> **Try it**
Copy nothing but the lines from the one containing "black cross: (27, 73) -> (20, 48), moved" through the last line of the entries below, exactly as written and without pictures.

----------------

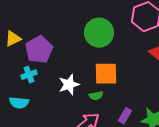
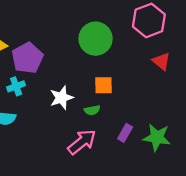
orange square: (106, 74) -> (103, 85), size x0.7

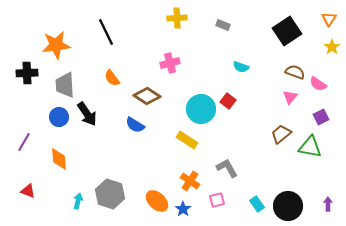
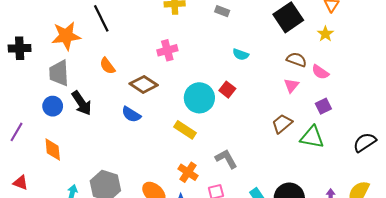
orange star: (56, 45) -> (66, 36), moved
yellow star: (332, 47) -> (325, 34), moved
black cross: (27, 73) -> (20, 48), moved

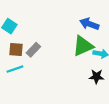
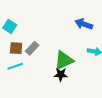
green triangle: (83, 46) -> (64, 60), moved
black star: (96, 77) -> (61, 75), moved

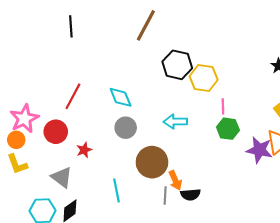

----------------

> **Solution**
black cross: (27, 73) -> (20, 48), moved

green triangle: (83, 46) -> (64, 60), moved
black star: (96, 77) -> (61, 75), moved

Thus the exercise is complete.